TASK DIRECTIONS
Please copy each line of the data that includes the string "green".

TASK INPUT
=== Section Start ===

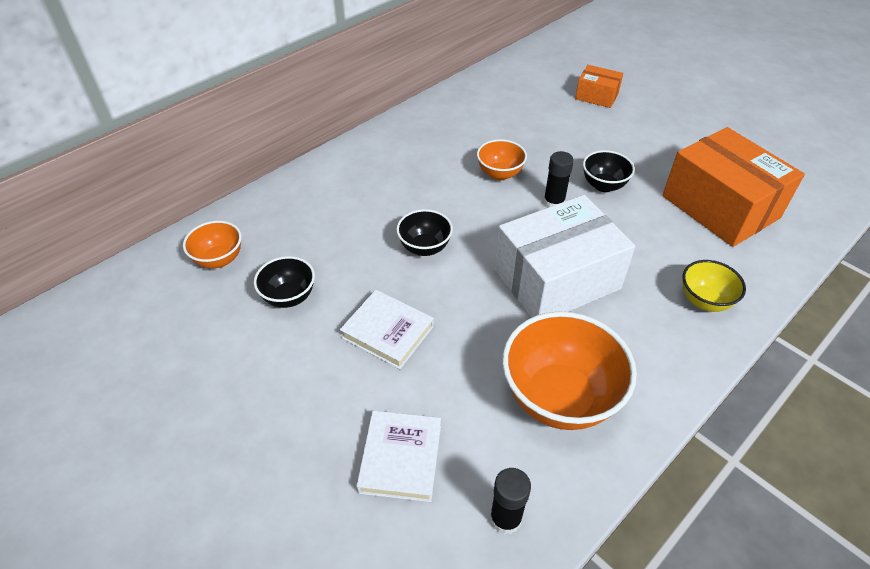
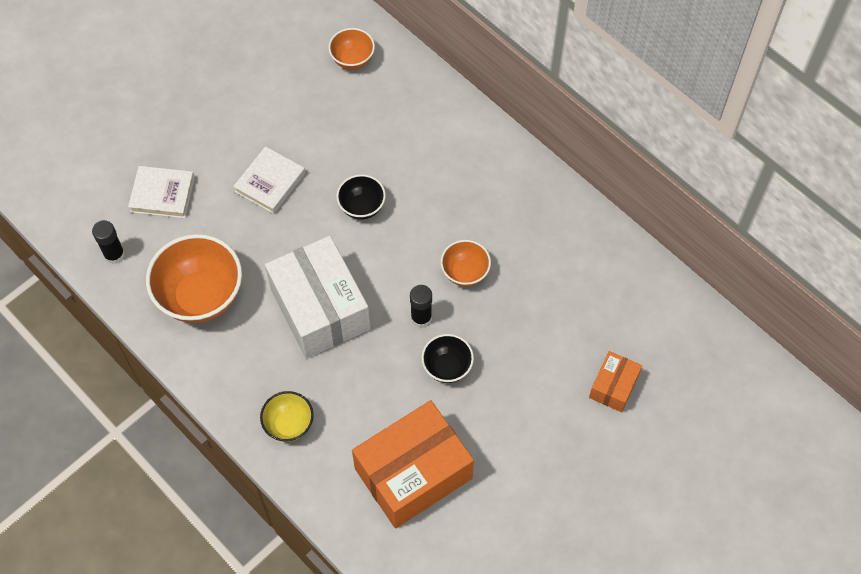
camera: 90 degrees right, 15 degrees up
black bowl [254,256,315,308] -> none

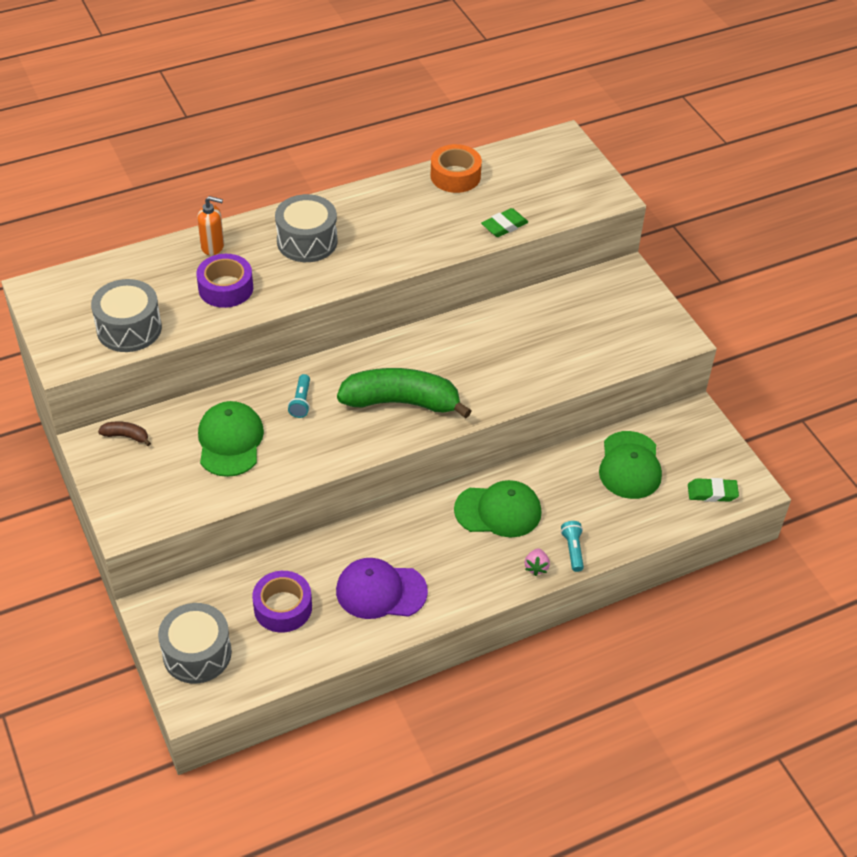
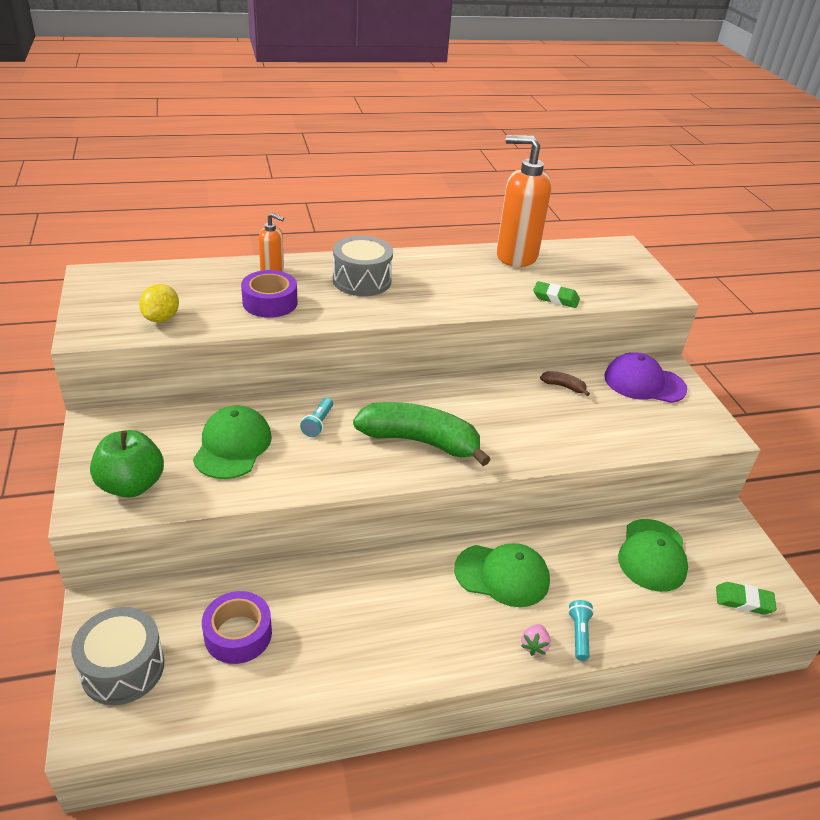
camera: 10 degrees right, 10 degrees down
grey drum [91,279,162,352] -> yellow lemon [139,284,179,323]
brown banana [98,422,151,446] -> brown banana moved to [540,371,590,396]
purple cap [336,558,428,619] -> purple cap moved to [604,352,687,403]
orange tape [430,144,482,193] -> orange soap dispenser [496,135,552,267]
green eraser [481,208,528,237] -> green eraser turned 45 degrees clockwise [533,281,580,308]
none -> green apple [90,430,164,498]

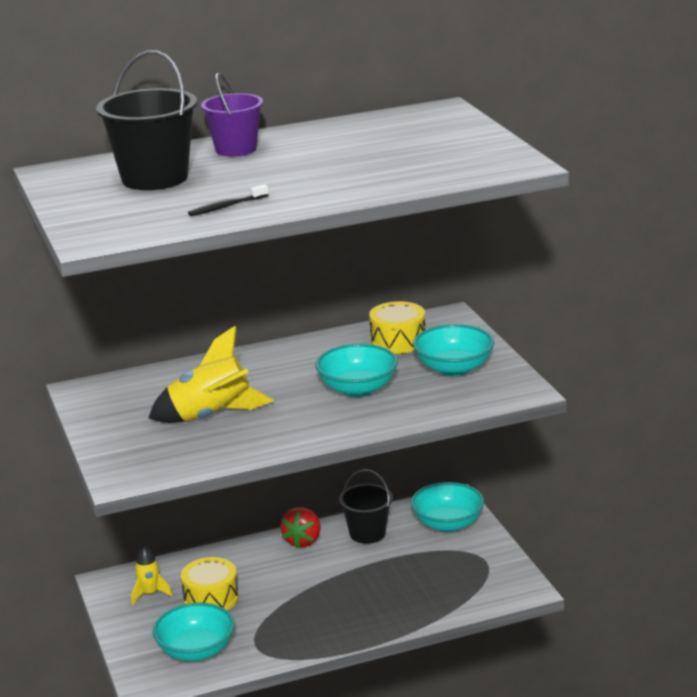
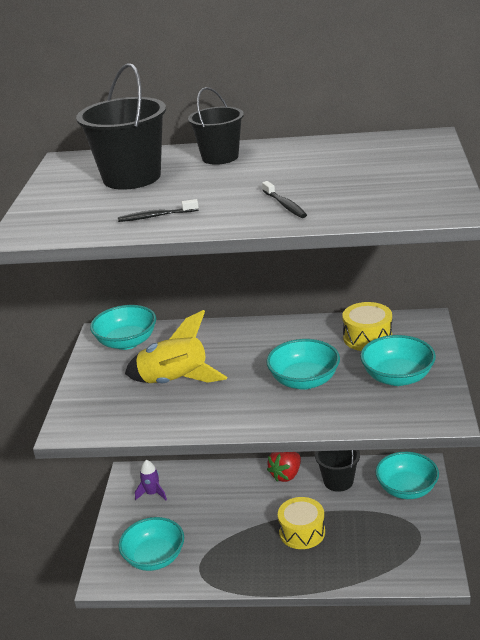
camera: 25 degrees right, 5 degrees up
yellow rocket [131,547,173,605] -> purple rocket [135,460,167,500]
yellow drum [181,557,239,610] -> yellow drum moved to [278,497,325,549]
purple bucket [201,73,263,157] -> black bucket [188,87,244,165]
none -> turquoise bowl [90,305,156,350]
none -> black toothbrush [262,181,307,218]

=== Section End ===

SOLUTION
green eraser [481,208,528,237] -> green eraser turned 45 degrees clockwise [533,281,580,308]
none -> green apple [90,430,164,498]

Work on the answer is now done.